======== DATA RECORDS

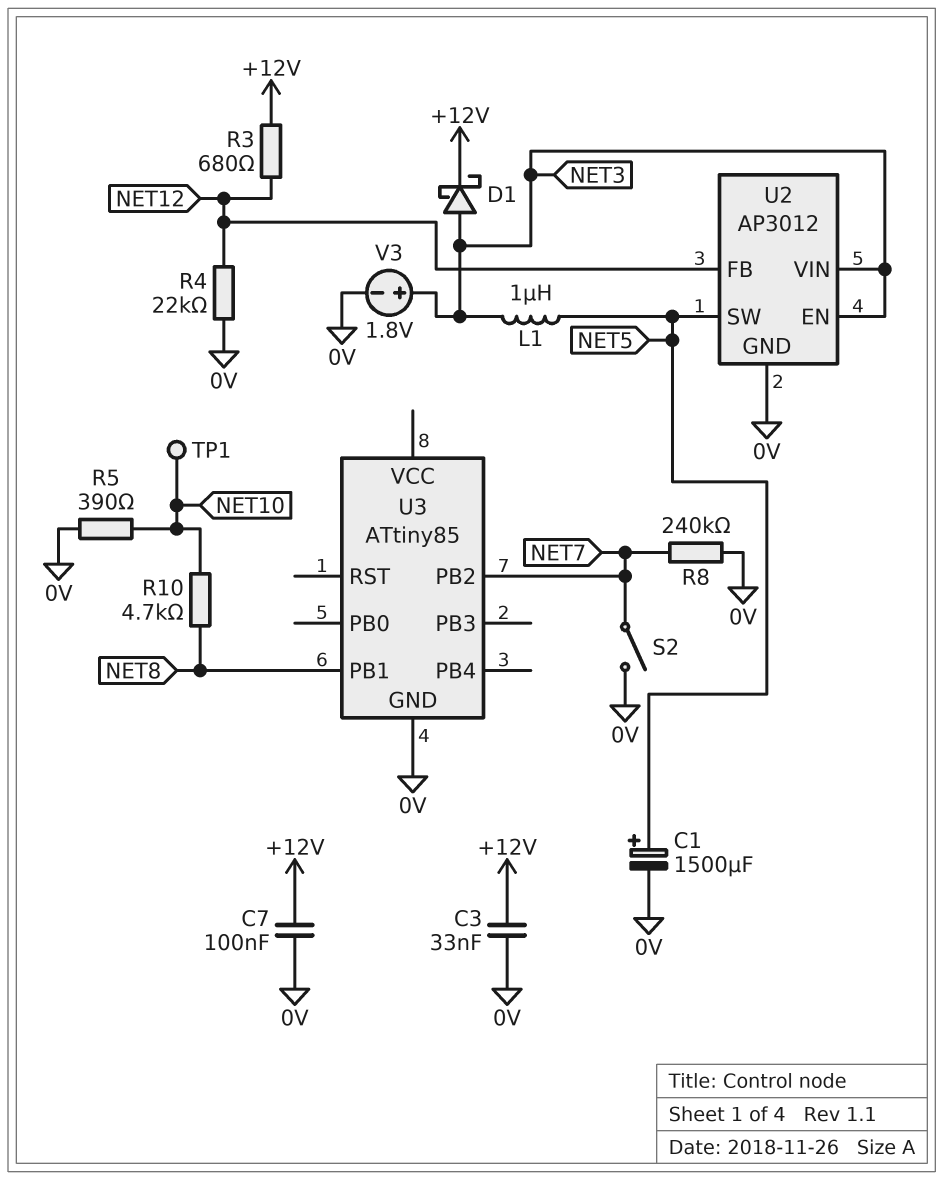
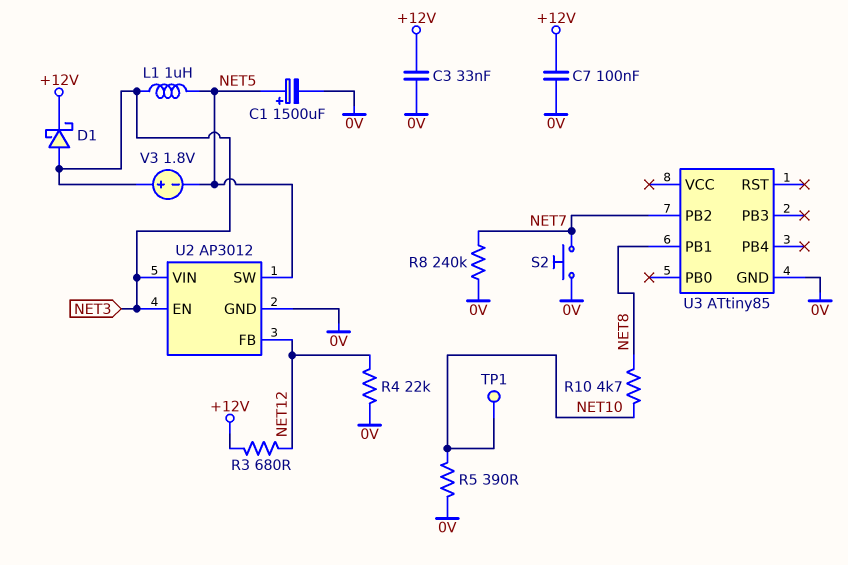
S2: switch (0V, NET7) -> button (0V, NET7)
V3: 1.8V (plus NET3, minus 0V) -> 1.8V (plus NET3, minus NET5)

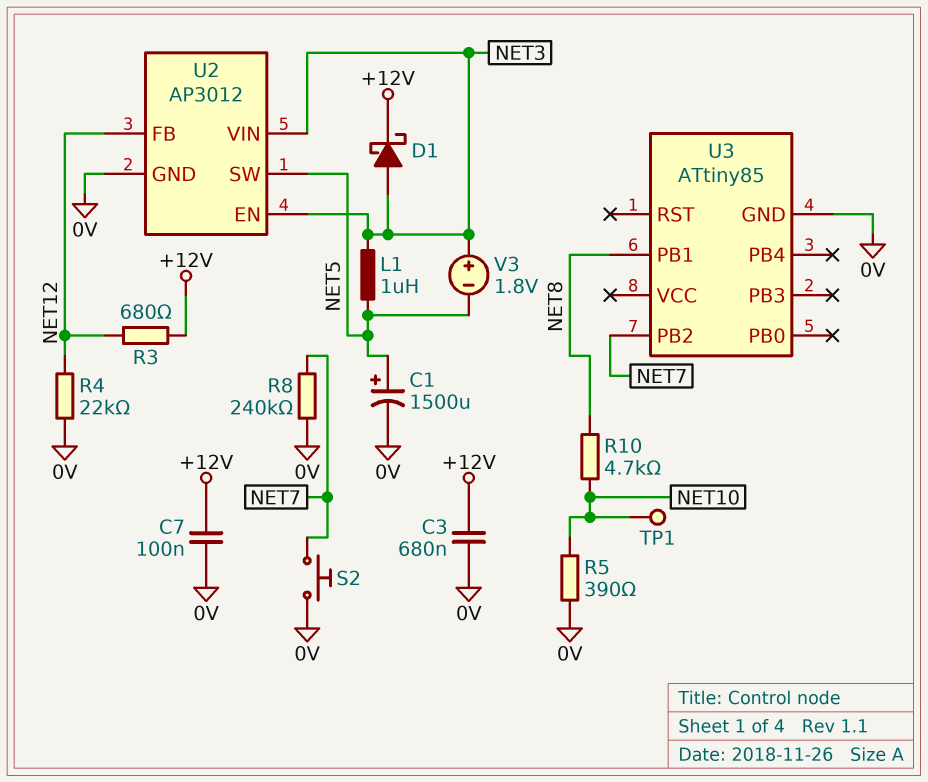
C3: 33nF (+12V, 0V) -> 680nF (+12V, 0V)

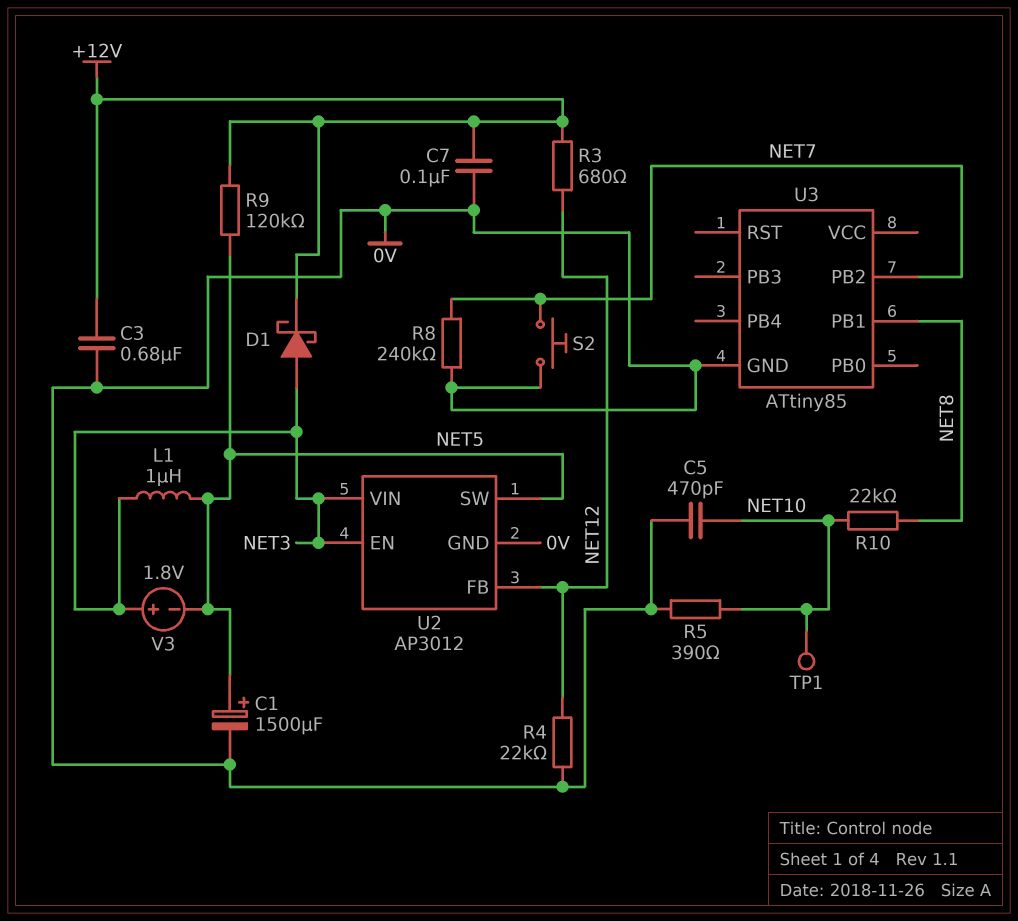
C5: none -> 470pF (0V, NET10)
R9: none -> 120k (+12V, NET5)
R10: 4.7k (NET8, NET10) -> 22k (NET8, NET10)

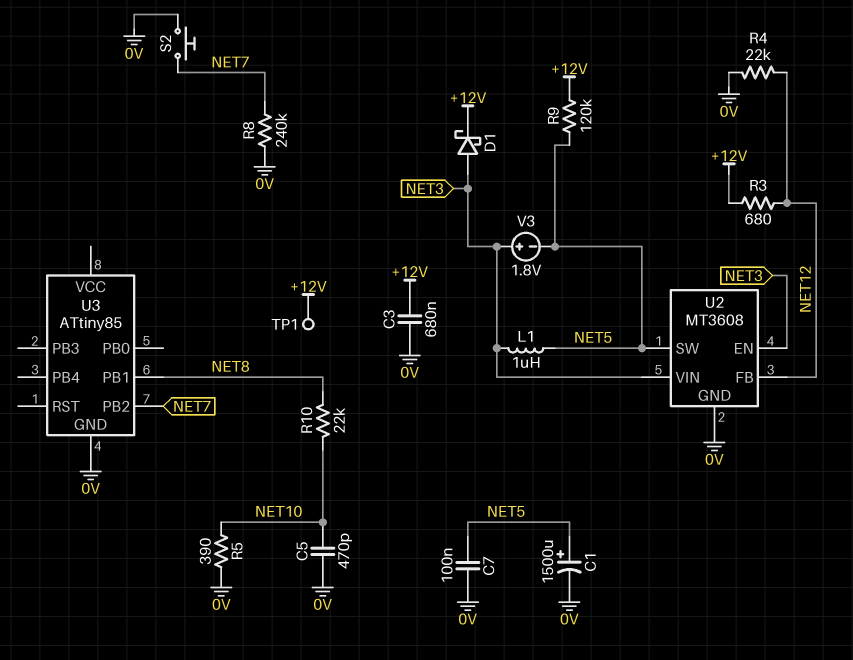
C7: 100nF (+12V, 0V) -> 100nF (0V, NET5)
TP1: test point (NET10) -> test point (+12V)
U2: AP3012 -> MT3608

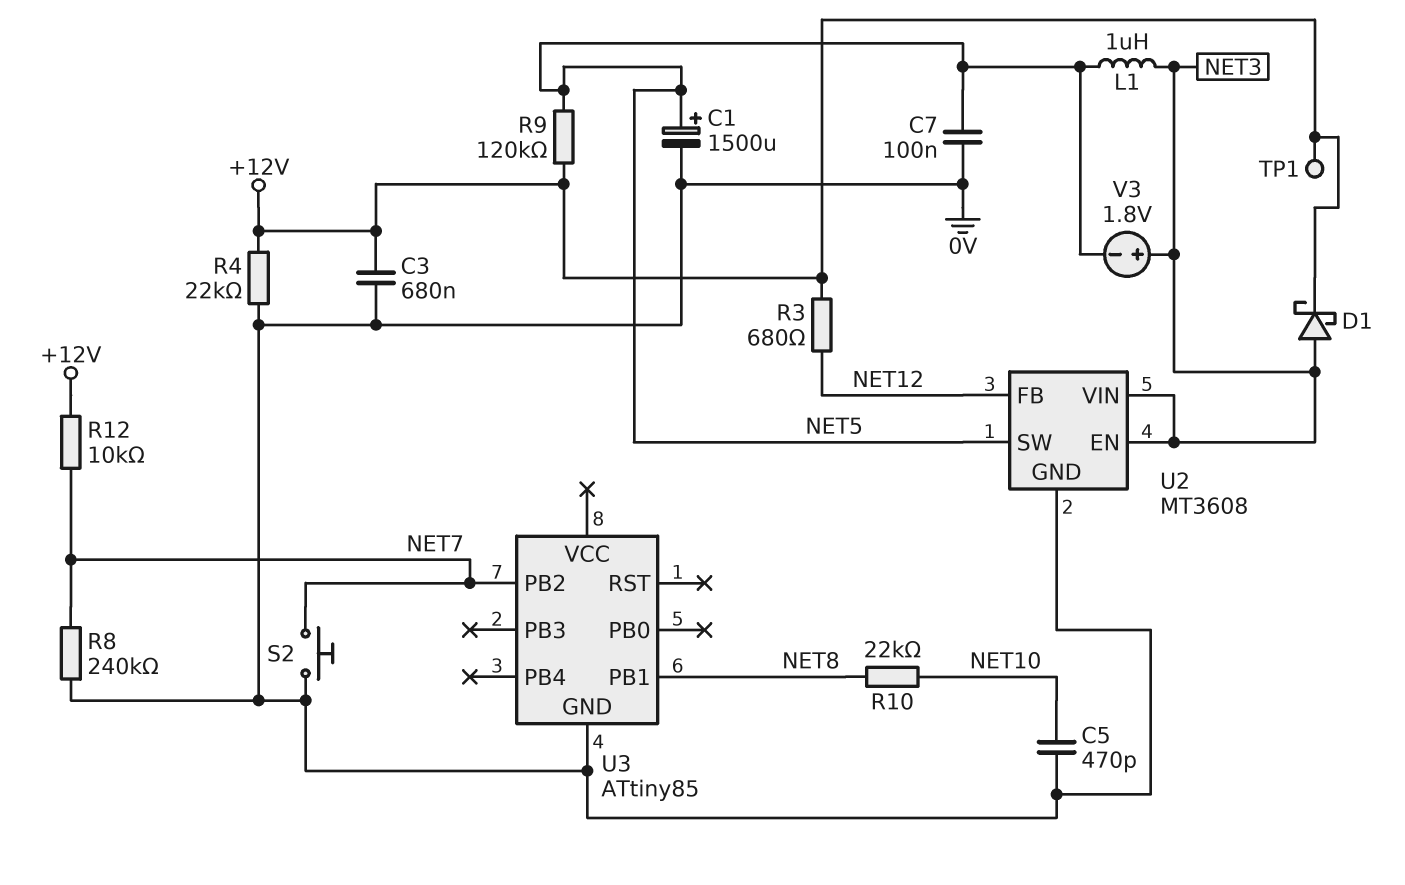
R4: 22k (0V, NET12) -> 22k (+12V, 0V)
R5: 390 (0V, NET10) -> none
R12: none -> 10k (+12V, NET7)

================

* **EXERCISE DETAILS**:
Could you show every line of the material that includes the string "none"?

* **SOLVED PROBLEM**:
C5: none -> 470pF (0V, NET10)
R9: none -> 120k (+12V, NET5)
R5: 390 (0V, NET10) -> none
R12: none -> 10k (+12V, NET7)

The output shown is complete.